▸ **Exercise directions**
Scan the records below for the line containing "KEYS1 pin K2: D2 -> D8" and the line containing "RGB2 pin B: A4 -> A6". Copy both, plus every line between, exactly.

▸ **Available data**
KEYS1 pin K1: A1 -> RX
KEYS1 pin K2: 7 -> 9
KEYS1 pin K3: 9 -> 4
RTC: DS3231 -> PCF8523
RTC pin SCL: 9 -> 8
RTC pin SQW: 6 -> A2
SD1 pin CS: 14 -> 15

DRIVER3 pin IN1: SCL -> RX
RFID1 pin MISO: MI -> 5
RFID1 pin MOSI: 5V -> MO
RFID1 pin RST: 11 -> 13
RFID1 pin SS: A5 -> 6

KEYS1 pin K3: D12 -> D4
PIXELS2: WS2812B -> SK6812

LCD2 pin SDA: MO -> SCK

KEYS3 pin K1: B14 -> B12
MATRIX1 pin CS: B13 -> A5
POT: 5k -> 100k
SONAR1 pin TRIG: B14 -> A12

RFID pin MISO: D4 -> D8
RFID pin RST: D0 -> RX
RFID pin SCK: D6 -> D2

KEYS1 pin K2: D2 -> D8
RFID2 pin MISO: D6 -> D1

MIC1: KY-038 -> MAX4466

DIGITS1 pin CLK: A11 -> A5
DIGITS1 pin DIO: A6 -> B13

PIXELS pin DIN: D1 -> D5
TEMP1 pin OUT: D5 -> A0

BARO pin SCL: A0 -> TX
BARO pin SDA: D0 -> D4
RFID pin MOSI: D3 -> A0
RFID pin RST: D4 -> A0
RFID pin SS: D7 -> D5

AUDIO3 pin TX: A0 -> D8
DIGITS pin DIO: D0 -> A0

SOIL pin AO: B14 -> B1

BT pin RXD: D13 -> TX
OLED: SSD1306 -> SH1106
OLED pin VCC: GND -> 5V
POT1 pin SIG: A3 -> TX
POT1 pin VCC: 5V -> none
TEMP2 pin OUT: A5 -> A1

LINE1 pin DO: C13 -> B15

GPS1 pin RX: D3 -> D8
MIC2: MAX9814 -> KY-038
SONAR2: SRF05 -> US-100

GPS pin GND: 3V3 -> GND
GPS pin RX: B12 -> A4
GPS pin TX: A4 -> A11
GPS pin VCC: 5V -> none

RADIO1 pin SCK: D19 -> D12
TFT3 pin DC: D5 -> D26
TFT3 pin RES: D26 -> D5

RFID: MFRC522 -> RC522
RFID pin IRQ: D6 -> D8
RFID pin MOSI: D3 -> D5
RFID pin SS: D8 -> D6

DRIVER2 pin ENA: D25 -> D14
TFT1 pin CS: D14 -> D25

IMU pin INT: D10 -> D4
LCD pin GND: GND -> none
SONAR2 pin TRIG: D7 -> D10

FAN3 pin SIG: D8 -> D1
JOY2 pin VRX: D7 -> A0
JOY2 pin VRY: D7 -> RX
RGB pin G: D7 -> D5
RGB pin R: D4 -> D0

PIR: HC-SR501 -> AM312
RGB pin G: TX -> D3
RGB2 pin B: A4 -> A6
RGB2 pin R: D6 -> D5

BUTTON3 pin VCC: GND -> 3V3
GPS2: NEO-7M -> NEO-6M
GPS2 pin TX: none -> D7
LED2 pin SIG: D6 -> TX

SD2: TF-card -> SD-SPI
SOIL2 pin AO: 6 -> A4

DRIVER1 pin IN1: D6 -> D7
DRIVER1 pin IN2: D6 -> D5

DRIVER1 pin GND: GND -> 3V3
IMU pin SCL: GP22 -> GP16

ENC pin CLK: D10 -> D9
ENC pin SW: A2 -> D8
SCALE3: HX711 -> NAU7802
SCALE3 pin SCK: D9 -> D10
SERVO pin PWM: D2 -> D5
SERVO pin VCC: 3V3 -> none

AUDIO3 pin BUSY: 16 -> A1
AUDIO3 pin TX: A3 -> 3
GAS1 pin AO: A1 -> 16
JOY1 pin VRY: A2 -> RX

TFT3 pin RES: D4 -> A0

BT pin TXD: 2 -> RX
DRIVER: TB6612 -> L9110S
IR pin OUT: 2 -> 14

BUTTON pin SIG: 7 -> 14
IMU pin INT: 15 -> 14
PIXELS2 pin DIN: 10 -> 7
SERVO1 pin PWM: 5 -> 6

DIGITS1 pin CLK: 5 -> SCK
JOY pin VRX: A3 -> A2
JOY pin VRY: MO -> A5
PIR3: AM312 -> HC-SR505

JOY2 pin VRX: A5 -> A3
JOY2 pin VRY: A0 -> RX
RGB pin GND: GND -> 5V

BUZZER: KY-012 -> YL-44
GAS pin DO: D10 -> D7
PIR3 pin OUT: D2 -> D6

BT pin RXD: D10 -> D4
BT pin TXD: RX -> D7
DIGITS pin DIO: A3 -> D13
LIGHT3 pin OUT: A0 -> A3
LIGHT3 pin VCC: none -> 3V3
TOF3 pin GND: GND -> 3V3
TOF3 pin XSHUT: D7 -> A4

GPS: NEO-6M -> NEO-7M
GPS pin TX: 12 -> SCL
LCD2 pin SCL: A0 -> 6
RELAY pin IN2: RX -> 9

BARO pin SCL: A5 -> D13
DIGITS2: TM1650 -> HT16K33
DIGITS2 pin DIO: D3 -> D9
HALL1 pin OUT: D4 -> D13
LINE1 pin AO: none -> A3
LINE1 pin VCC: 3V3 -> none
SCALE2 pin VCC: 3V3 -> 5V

▸ **Response below**
KEYS1 pin K2: D2 -> D8
RFID2 pin MISO: D6 -> D1

MIC1: KY-038 -> MAX4466

DIGITS1 pin CLK: A11 -> A5
DIGITS1 pin DIO: A6 -> B13

PIXELS pin DIN: D1 -> D5
TEMP1 pin OUT: D5 -> A0

BARO pin SCL: A0 -> TX
BARO pin SDA: D0 -> D4
RFID pin MOSI: D3 -> A0
RFID pin RST: D4 -> A0
RFID pin SS: D7 -> D5

AUDIO3 pin TX: A0 -> D8
DIGITS pin DIO: D0 -> A0

SOIL pin AO: B14 -> B1

BT pin RXD: D13 -> TX
OLED: SSD1306 -> SH1106
OLED pin VCC: GND -> 5V
POT1 pin SIG: A3 -> TX
POT1 pin VCC: 5V -> none
TEMP2 pin OUT: A5 -> A1

LINE1 pin DO: C13 -> B15

GPS1 pin RX: D3 -> D8
MIC2: MAX9814 -> KY-038
SONAR2: SRF05 -> US-100

GPS pin GND: 3V3 -> GND
GPS pin RX: B12 -> A4
GPS pin TX: A4 -> A11
GPS pin VCC: 5V -> none

RADIO1 pin SCK: D19 -> D12
TFT3 pin DC: D5 -> D26
TFT3 pin RES: D26 -> D5

RFID: MFRC522 -> RC522
RFID pin IRQ: D6 -> D8
RFID pin MOSI: D3 -> D5
RFID pin SS: D8 -> D6

DRIVER2 pin ENA: D25 -> D14
TFT1 pin CS: D14 -> D25

IMU pin INT: D10 -> D4
LCD pin GND: GND -> none
SONAR2 pin TRIG: D7 -> D10

FAN3 pin SIG: D8 -> D1
JOY2 pin VRX: D7 -> A0
JOY2 pin VRY: D7 -> RX
RGB pin G: D7 -> D5
RGB pin R: D4 -> D0

PIR: HC-SR501 -> AM312
RGB pin G: TX -> D3
RGB2 pin B: A4 -> A6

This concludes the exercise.